Coordinate-based change listings:
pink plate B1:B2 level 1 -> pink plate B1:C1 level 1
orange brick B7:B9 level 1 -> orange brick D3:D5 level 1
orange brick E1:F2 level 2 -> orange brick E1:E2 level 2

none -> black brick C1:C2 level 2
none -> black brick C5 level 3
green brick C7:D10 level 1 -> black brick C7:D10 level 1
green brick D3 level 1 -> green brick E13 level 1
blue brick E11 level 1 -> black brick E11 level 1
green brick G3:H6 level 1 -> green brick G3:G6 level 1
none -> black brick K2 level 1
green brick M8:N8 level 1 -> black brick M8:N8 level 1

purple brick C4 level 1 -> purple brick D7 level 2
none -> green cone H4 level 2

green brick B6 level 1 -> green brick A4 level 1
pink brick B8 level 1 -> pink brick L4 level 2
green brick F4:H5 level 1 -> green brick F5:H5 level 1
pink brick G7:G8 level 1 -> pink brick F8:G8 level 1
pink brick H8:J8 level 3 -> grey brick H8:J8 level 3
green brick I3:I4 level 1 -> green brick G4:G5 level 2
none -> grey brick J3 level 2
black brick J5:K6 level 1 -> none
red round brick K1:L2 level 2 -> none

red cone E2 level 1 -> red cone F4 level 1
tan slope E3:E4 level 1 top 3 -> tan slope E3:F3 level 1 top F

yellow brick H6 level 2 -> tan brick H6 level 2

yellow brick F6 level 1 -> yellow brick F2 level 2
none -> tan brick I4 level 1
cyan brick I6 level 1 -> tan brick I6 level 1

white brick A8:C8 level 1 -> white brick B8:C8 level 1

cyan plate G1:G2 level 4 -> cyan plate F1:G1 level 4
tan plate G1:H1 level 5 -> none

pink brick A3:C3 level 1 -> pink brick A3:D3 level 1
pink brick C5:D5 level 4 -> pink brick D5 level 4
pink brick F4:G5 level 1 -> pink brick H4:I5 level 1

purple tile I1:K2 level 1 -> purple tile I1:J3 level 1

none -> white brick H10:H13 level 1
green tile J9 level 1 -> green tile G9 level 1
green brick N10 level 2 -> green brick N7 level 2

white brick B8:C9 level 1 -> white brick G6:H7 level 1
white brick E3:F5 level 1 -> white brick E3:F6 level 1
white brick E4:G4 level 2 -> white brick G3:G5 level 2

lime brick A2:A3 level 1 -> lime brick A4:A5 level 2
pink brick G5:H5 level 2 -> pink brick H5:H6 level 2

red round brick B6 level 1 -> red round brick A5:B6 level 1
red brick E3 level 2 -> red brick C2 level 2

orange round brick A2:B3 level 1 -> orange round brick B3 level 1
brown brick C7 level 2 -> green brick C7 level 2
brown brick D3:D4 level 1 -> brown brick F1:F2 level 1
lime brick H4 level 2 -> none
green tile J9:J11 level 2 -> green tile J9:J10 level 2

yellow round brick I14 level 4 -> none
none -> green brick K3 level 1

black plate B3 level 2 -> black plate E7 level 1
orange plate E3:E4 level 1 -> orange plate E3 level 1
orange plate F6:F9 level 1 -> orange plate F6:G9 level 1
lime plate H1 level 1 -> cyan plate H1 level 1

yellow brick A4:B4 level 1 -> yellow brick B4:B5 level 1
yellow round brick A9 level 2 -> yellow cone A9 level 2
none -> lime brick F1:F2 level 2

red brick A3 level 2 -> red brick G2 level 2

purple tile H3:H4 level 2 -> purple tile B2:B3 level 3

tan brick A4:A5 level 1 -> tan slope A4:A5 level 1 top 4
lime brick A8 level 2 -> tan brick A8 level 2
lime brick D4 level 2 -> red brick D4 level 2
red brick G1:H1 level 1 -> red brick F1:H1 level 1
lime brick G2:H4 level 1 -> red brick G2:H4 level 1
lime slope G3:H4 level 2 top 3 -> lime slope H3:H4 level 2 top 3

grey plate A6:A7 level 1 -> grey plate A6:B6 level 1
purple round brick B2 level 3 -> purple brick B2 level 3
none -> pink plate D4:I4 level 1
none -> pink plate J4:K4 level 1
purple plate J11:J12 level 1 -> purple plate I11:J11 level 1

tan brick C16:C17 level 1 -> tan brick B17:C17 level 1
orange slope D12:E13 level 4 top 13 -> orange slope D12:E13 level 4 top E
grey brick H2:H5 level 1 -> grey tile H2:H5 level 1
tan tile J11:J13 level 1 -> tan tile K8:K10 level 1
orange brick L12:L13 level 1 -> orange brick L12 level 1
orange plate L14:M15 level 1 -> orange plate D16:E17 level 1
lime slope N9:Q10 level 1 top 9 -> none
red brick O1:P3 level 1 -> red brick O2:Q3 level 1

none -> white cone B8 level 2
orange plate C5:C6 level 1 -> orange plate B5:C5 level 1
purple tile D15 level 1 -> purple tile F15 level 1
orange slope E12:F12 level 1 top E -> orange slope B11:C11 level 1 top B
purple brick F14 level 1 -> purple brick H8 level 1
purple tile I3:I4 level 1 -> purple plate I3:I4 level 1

Problem requirements — Set down again, word for word, the stretch of records from the line with "red cone E2 level 1 -> red cone F4 level 1" to the line with "lime brick D4 level 2 -> red brick D4 level 2", both of those lines included.

Result of the task —
red cone E2 level 1 -> red cone F4 level 1
tan slope E3:E4 level 1 top 3 -> tan slope E3:F3 level 1 top F

yellow brick H6 level 2 -> tan brick H6 level 2

yellow brick F6 level 1 -> yellow brick F2 level 2
none -> tan brick I4 level 1
cyan brick I6 level 1 -> tan brick I6 level 1

white brick A8:C8 level 1 -> white brick B8:C8 level 1

cyan plate G1:G2 level 4 -> cyan plate F1:G1 level 4
tan plate G1:H1 level 5 -> none

pink brick A3:C3 level 1 -> pink brick A3:D3 level 1
pink brick C5:D5 level 4 -> pink brick D5 level 4
pink brick F4:G5 level 1 -> pink brick H4:I5 level 1

purple tile I1:K2 level 1 -> purple tile I1:J3 level 1

none -> white brick H10:H13 level 1
green tile J9 level 1 -> green tile G9 level 1
green brick N10 level 2 -> green brick N7 level 2

white brick B8:C9 level 1 -> white brick G6:H7 level 1
white brick E3:F5 level 1 -> white brick E3:F6 level 1
white brick E4:G4 level 2 -> white brick G3:G5 level 2

lime brick A2:A3 level 1 -> lime brick A4:A5 level 2
pink brick G5:H5 level 2 -> pink brick H5:H6 level 2

red round brick B6 level 1 -> red round brick A5:B6 level 1
red brick E3 level 2 -> red brick C2 level 2

orange round brick A2:B3 level 1 -> orange round brick B3 level 1
brown brick C7 level 2 -> green brick C7 level 2
brown brick D3:D4 level 1 -> brown brick F1:F2 level 1
lime brick H4 level 2 -> none
green tile J9:J11 level 2 -> green tile J9:J10 level 2

yellow round brick I14 level 4 -> none
none -> green brick K3 level 1

black plate B3 level 2 -> black plate E7 level 1
orange plate E3:E4 level 1 -> orange plate E3 level 1
orange plate F6:F9 level 1 -> orange plate F6:G9 level 1
lime plate H1 level 1 -> cyan plate H1 level 1

yellow brick A4:B4 level 1 -> yellow brick B4:B5 level 1
yellow round brick A9 level 2 -> yellow cone A9 level 2
none -> lime brick F1:F2 level 2

red brick A3 level 2 -> red brick G2 level 2

purple tile H3:H4 level 2 -> purple tile B2:B3 level 3

tan brick A4:A5 level 1 -> tan slope A4:A5 level 1 top 4
lime brick A8 level 2 -> tan brick A8 level 2
lime brick D4 level 2 -> red brick D4 level 2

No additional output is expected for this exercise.